== WHAT YOU ARE ASKED TO DO ==
Omitting any pictures, transcribe the entries below exactly.

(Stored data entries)
§
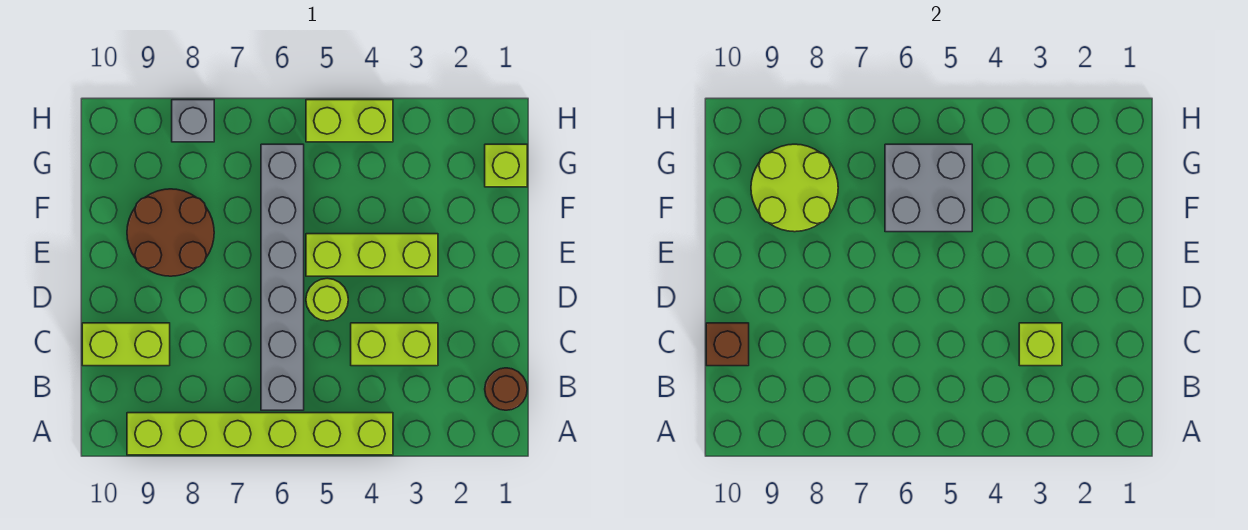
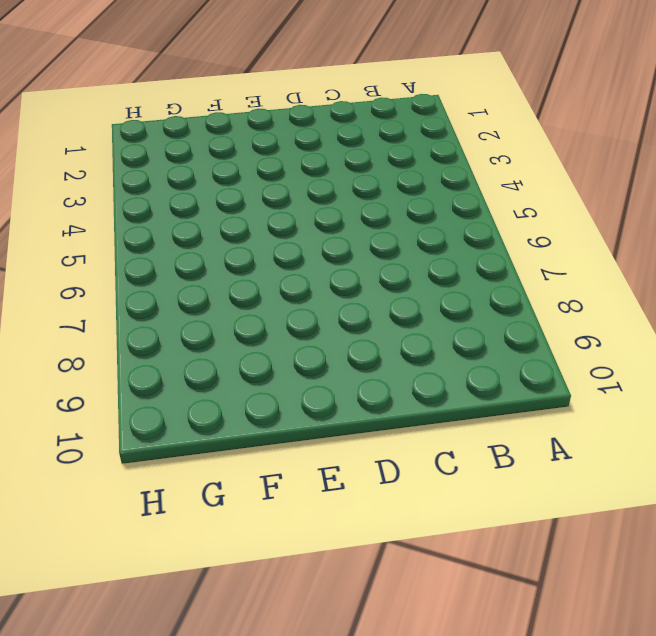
none -> lime brick A4:A9 level 1
none -> brown round brick B1 level 1
none -> grey brick B6:G6 level 1

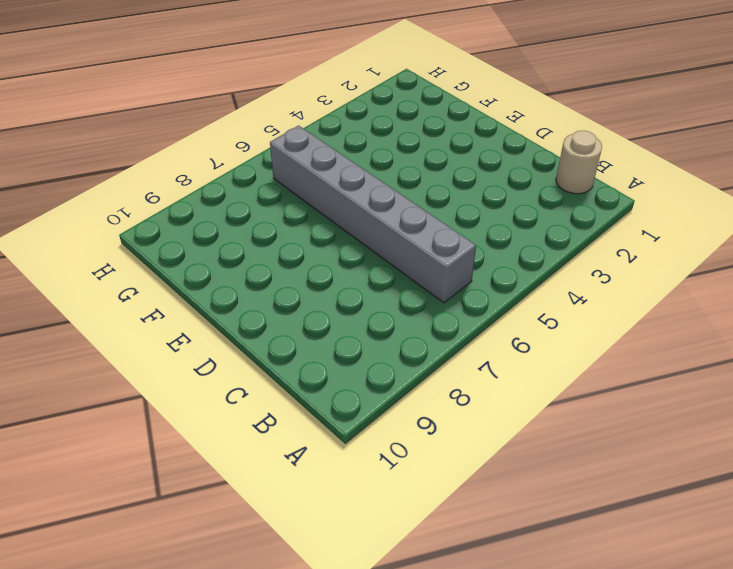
tan round brick B1 level 1 -> brown round brick B1 level 1
none -> lime brick A4:A9 level 1
none -> lime brick C3:C4 level 1
none -> lime brick C9:C10 level 1

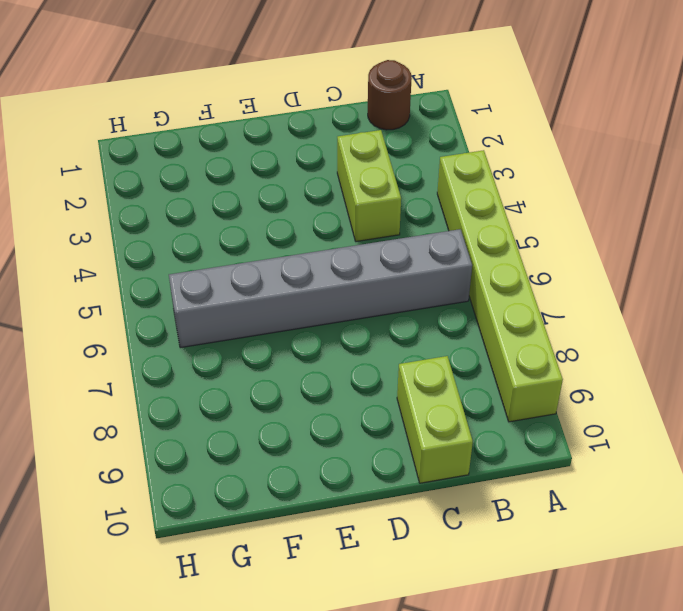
none -> lime round brick D5 level 1
none -> lime brick E3:E5 level 1
none -> brown round brick E8:F9 level 1

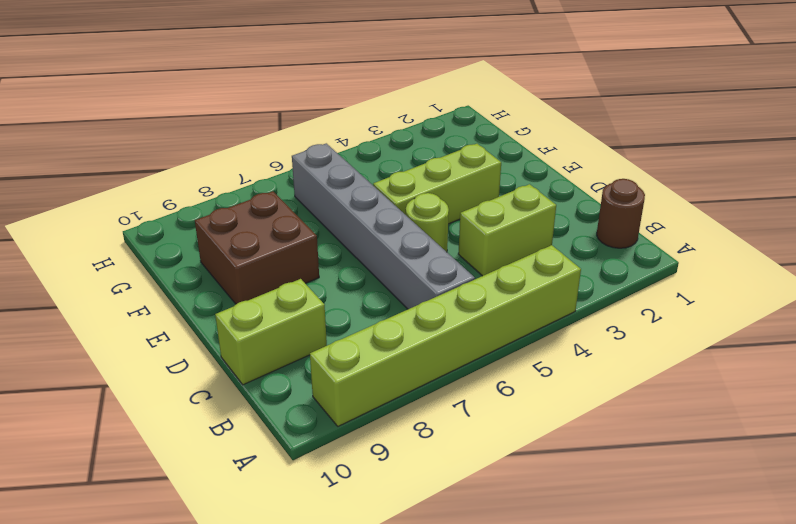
brown brick E8:F9 level 1 -> brown round brick E8:F9 level 1
none -> lime brick G1 level 1
none -> lime brick H4:H5 level 1
none -> grey brick H8 level 1

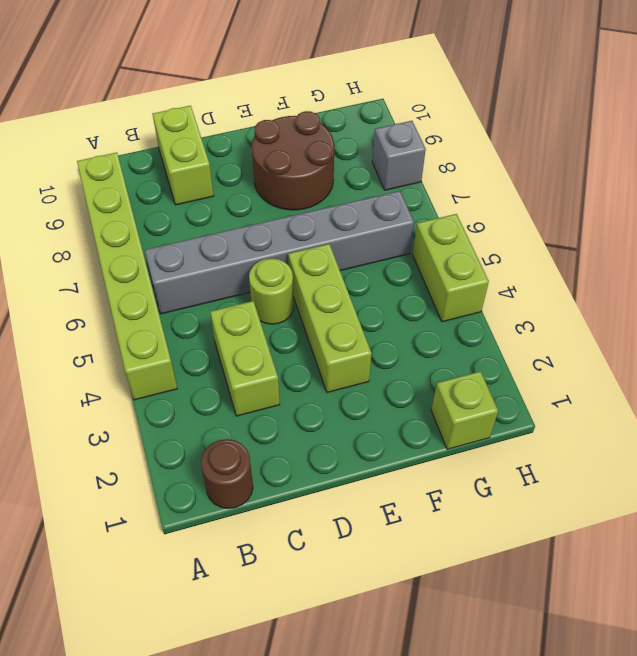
none -> lime brick C3 level 2
none -> brown brick C10 level 2
none -> grey brick F5:G6 level 2

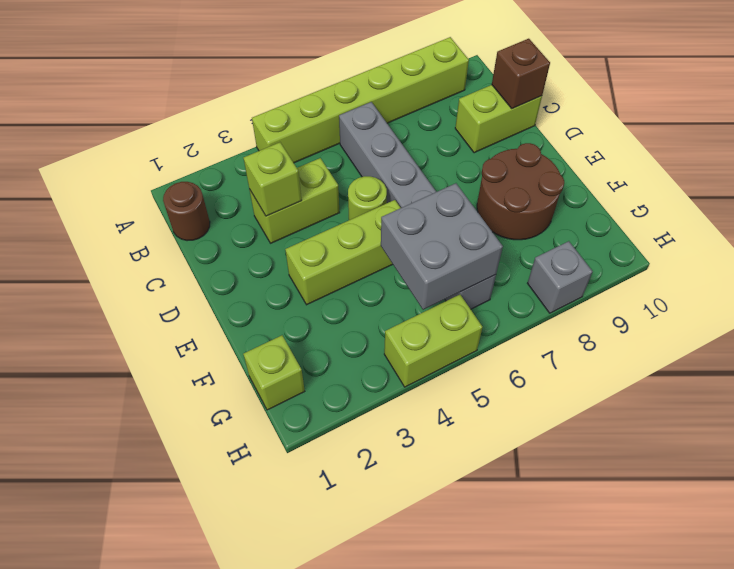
none -> lime round brick F8:G9 level 2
§
== OUTPUT FOR THIS EXERCISE ==
none -> lime brick A4:A9 level 1
none -> brown round brick B1 level 1
none -> grey brick B6:G6 level 1

tan round brick B1 level 1 -> brown round brick B1 level 1
none -> lime brick A4:A9 level 1
none -> lime brick C3:C4 level 1
none -> lime brick C9:C10 level 1

none -> lime round brick D5 level 1
none -> lime brick E3:E5 level 1
none -> brown round brick E8:F9 level 1

brown brick E8:F9 level 1 -> brown round brick E8:F9 level 1
none -> lime brick G1 level 1
none -> lime brick H4:H5 level 1
none -> grey brick H8 level 1

none -> lime brick C3 level 2
none -> brown brick C10 level 2
none -> grey brick F5:G6 level 2

none -> lime round brick F8:G9 level 2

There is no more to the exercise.